→ WHAT THE TASK REQUIRES
In your answer, print every record exactly as it is written.

***** MATERIAL FOR THE TASK

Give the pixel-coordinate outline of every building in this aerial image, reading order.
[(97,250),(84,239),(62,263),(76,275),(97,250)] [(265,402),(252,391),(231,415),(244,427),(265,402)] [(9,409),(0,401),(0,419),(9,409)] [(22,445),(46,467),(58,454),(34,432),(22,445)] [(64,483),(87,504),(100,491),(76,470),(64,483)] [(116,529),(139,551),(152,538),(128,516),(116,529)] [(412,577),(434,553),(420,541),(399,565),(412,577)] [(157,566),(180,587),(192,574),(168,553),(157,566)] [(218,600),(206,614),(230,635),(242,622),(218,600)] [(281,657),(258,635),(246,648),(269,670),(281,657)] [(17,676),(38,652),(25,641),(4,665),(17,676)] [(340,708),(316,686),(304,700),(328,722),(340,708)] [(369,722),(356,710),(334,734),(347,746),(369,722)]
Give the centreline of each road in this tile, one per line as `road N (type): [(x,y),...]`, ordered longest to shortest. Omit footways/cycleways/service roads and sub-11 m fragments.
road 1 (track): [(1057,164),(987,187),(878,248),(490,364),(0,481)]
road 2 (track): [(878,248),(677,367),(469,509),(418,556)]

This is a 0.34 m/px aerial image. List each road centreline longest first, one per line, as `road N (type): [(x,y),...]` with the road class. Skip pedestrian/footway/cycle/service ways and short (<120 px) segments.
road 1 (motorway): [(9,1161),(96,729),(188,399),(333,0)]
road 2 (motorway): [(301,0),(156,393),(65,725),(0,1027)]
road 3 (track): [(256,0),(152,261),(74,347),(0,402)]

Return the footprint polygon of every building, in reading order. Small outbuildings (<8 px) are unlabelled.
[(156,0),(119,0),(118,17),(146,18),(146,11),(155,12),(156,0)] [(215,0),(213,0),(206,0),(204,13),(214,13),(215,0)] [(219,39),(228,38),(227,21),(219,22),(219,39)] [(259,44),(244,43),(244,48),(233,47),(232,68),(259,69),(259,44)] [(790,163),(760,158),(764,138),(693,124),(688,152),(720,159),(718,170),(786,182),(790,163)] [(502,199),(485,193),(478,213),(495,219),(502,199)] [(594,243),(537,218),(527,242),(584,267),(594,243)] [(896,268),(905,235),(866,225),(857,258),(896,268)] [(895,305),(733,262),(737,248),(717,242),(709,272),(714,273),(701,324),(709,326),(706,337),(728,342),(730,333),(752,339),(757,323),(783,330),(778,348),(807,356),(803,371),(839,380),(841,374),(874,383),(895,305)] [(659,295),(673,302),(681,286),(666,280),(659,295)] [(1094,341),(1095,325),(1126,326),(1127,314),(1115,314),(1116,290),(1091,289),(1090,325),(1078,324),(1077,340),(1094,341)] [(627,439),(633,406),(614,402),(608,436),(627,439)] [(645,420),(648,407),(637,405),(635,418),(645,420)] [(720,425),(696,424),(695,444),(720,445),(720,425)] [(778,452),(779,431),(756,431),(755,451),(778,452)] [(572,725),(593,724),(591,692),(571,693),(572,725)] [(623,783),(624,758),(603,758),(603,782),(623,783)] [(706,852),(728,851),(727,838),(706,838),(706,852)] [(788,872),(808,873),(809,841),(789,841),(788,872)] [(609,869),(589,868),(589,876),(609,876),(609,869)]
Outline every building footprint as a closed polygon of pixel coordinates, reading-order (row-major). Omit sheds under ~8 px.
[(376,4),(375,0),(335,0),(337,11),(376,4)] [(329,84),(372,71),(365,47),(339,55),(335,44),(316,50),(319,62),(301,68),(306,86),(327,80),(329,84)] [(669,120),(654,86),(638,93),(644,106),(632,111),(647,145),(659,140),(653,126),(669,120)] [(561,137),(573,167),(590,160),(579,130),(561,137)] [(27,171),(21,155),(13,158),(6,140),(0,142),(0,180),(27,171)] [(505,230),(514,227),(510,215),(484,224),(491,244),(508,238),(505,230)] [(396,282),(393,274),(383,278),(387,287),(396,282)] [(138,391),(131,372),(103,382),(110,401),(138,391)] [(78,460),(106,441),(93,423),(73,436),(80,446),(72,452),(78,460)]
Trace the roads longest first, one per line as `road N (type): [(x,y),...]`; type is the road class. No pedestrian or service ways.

**********

→ RESPONSE TO THE EXERCISE
Give the pixel-coordinate outline of every building in this aerial image, reading order.
[(97,250),(84,239),(62,263),(76,275),(97,250)] [(265,402),(252,391),(231,415),(244,427),(265,402)] [(9,409),(0,401),(0,419),(9,409)] [(22,445),(46,467),(58,454),(34,432),(22,445)] [(64,483),(87,504),(100,491),(76,470),(64,483)] [(116,529),(139,551),(152,538),(128,516),(116,529)] [(412,577),(434,553),(420,541),(399,565),(412,577)] [(157,566),(180,587),(192,574),(168,553),(157,566)] [(218,600),(206,614),(230,635),(242,622),(218,600)] [(281,657),(258,635),(246,648),(269,670),(281,657)] [(17,676),(38,652),(25,641),(4,665),(17,676)] [(340,708),(316,686),(304,700),(328,722),(340,708)] [(369,722),(356,710),(334,734),(347,746),(369,722)]
Give the centreline of each road in this tile, one per line as `road N (type): [(x,y),...]`, ordered longest to shortest. Omit footways/cycleways/service roads and sub-11 m fragments.
road 1 (track): [(1057,164),(987,187),(878,248),(490,364),(0,481)]
road 2 (track): [(878,248),(677,367),(469,509),(418,556)]

This is a 0.34 m/px aerial image. List each road centreline longest first, one per line, as `road N (type): [(x,y),...]` with the road class. Skip pedestrian/footway/cycle/service ways and short (<120 px) segments.
road 1 (motorway): [(9,1161),(96,729),(188,399),(333,0)]
road 2 (motorway): [(301,0),(156,393),(65,725),(0,1027)]
road 3 (track): [(256,0),(152,261),(74,347),(0,402)]

Return the footprint polygon of every building, in reading order. Small outbuildings (<8 px) are unlabelled.
[(156,0),(119,0),(118,17),(146,18),(146,11),(155,12),(156,0)] [(215,0),(213,0),(206,0),(204,13),(214,13),(215,0)] [(219,39),(228,38),(227,21),(219,22),(219,39)] [(259,44),(244,43),(244,48),(233,47),(232,68),(259,69),(259,44)] [(790,163),(760,158),(764,138),(693,124),(688,152),(720,159),(718,170),(786,182),(790,163)] [(502,199),(485,193),(478,213),(495,219),(502,199)] [(594,243),(537,218),(527,242),(584,267),(594,243)] [(896,268),(905,235),(866,225),(857,258),(896,268)] [(895,305),(733,262),(737,248),(717,242),(709,272),(714,273),(701,324),(709,326),(706,337),(728,342),(730,333),(752,339),(757,323),(783,330),(778,348),(807,356),(803,371),(839,380),(841,374),(874,383),(895,305)] [(659,295),(673,302),(681,286),(666,280),(659,295)] [(1094,341),(1095,325),(1126,326),(1127,314),(1115,314),(1116,290),(1091,289),(1090,325),(1078,324),(1077,340),(1094,341)] [(627,439),(633,406),(614,402),(608,436),(627,439)] [(645,420),(648,407),(637,405),(635,418),(645,420)] [(720,425),(696,424),(695,444),(720,445),(720,425)] [(778,452),(779,431),(756,431),(755,451),(778,452)] [(572,725),(593,724),(591,692),(571,693),(572,725)] [(623,783),(624,758),(603,758),(603,782),(623,783)] [(706,852),(728,851),(727,838),(706,838),(706,852)] [(788,872),(808,873),(809,841),(789,841),(788,872)] [(609,869),(589,868),(589,876),(609,876),(609,869)]
Outline every building footprint as a closed polygon of pixel coordinates, reading-order (row-major). Omit sheds under ~8 px.
[(376,4),(375,0),(335,0),(337,11),(376,4)] [(329,84),(372,71),(365,47),(339,55),(335,44),(316,50),(319,62),(301,68),(306,86),(327,80),(329,84)] [(669,120),(654,86),(638,93),(644,106),(632,111),(647,145),(659,140),(653,126),(669,120)] [(561,137),(573,167),(590,160),(579,130),(561,137)] [(27,171),(21,155),(13,158),(6,140),(0,142),(0,180),(27,171)] [(505,230),(514,227),(510,215),(484,224),(491,244),(508,238),(505,230)] [(396,282),(393,274),(383,278),(387,287),(396,282)] [(138,391),(131,372),(103,382),(110,401),(138,391)] [(78,460),(106,441),(93,423),(73,436),(80,446),(72,452),(78,460)]
Trace the roads longest first, one per line as `road N (type): [(x,y),...]`; type is the road class. No pedestrian or service ways.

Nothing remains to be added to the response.